- **Task details**: Please write out all the data that follows exactly, without the pictures.

- **The data**:
== Segment start ==

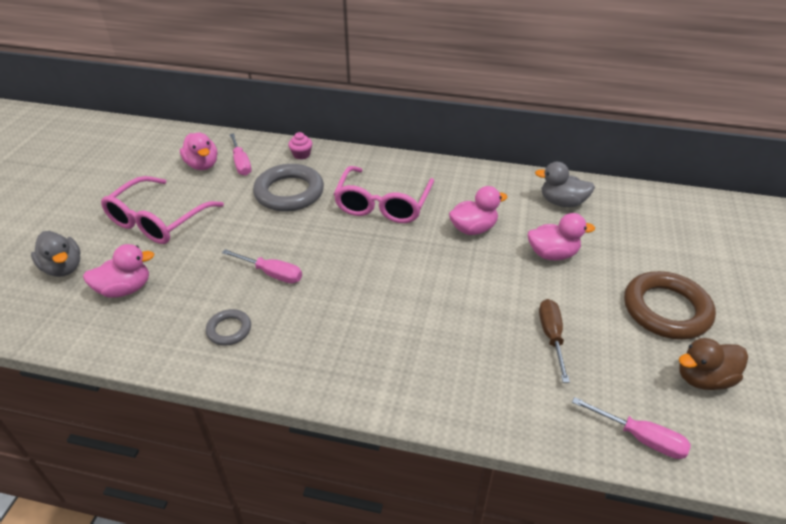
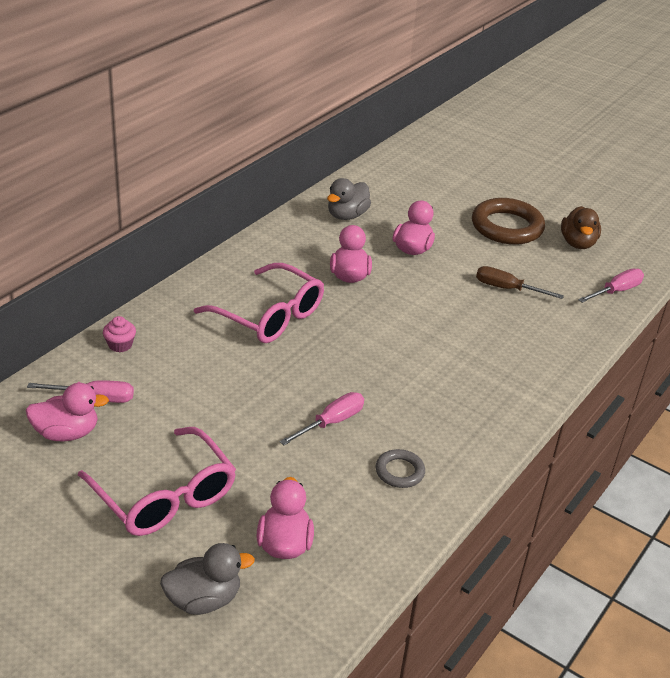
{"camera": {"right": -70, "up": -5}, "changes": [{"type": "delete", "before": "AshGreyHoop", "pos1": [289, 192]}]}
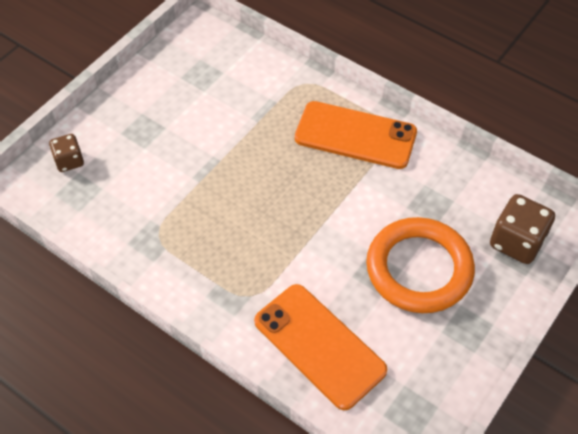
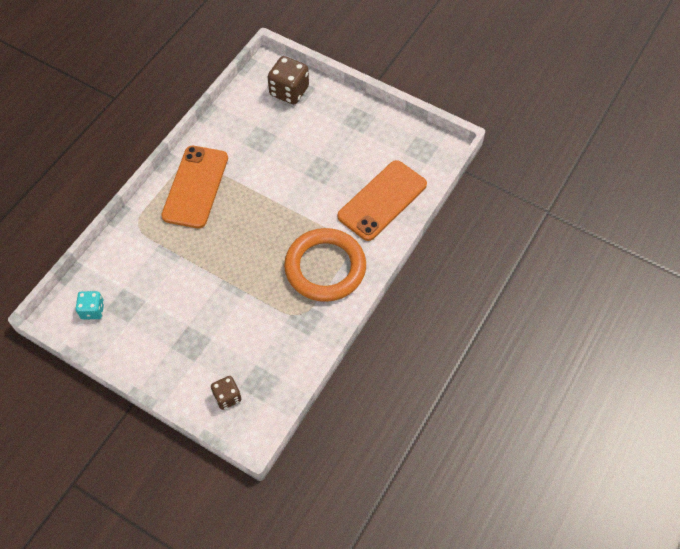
{"camera": {"right": -95, "up": 5}, "changes": [{"type": "move", "before": "OrangeColouredHoop", "pos1": [419, 269], "pos2": [325, 268]}, {"type": "insert", "after": "AquaDie", "pos2": [92, 310]}]}
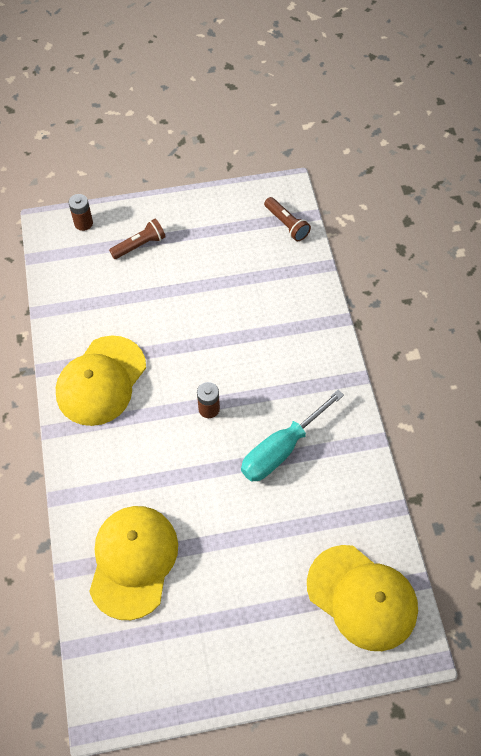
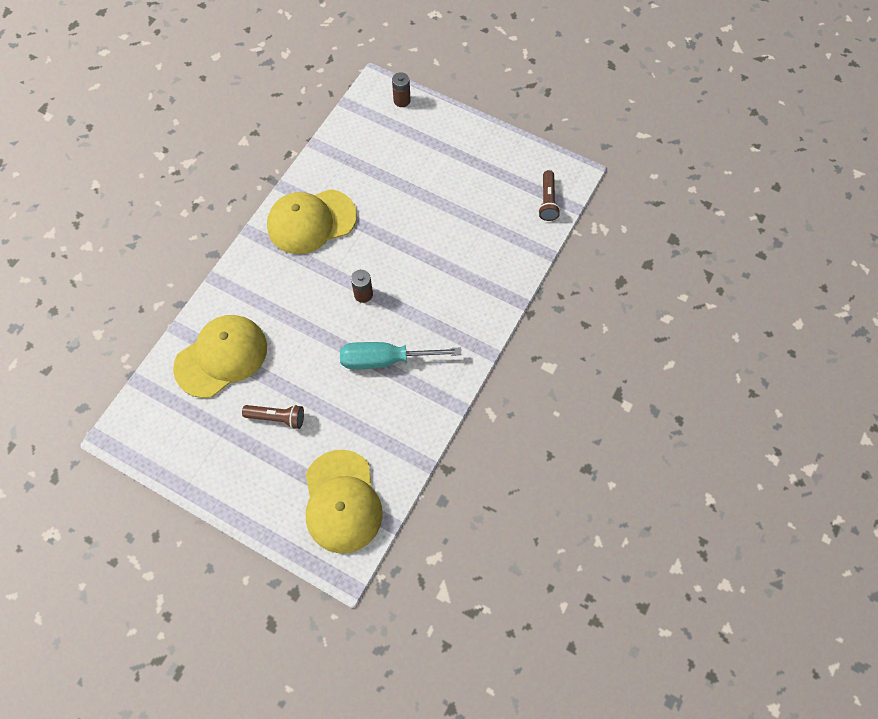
{"camera": {"right": 40, "up": 5}, "changes": [{"type": "move", "before": "BrownTorch", "pos1": [140, 245], "pos2": [277, 418]}]}
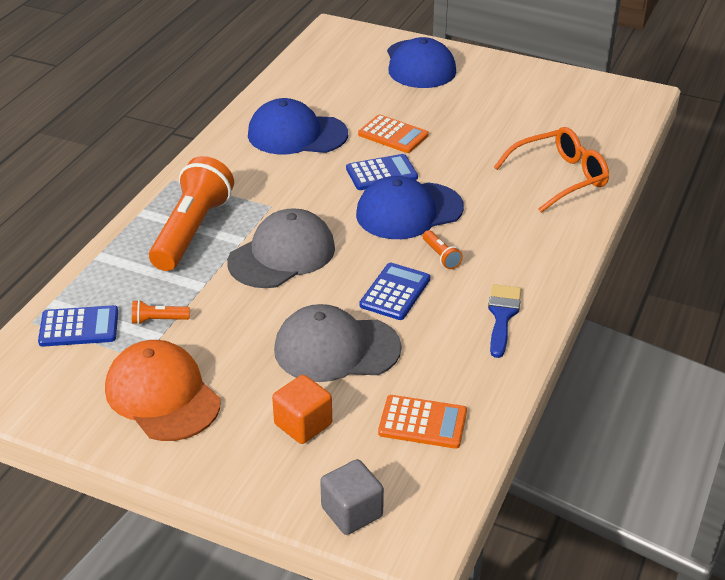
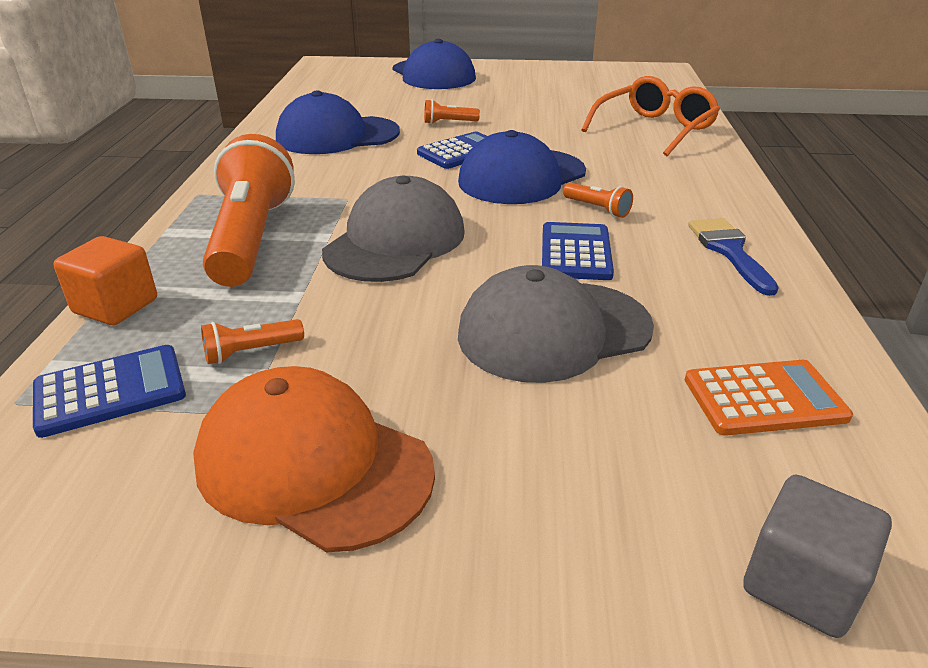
{"camera": {"right": -20, "up": -5}, "changes": [{"type": "replace", "before": "OrangeColouredCalculator", "after": "OrangeColouredTorch", "pos1": [393, 135], "pos2": [448, 122]}, {"type": "move", "before": "OrangeColouredBlock", "pos1": [303, 424], "pos2": [116, 306]}]}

== Segment end ==

- **Exercise answer**:
{"camera": {"right": -70, "up": -5}, "changes": [{"type": "delete", "before": "AshGreyHoop", "pos1": [289, 192]}]}
{"camera": {"right": -95, "up": 5}, "changes": [{"type": "move", "before": "OrangeColouredHoop", "pos1": [419, 269], "pos2": [325, 268]}, {"type": "insert", "after": "AquaDie", "pos2": [92, 310]}]}
{"camera": {"right": 40, "up": 5}, "changes": [{"type": "move", "before": "BrownTorch", "pos1": [140, 245], "pos2": [277, 418]}]}
{"camera": {"right": -20, "up": -5}, "changes": [{"type": "replace", "before": "OrangeColouredCalculator", "after": "OrangeColouredTorch", "pos1": [393, 135], "pos2": [448, 122]}, {"type": "move", "before": "OrangeColouredBlock", "pos1": [303, 424], "pos2": [116, 306]}]}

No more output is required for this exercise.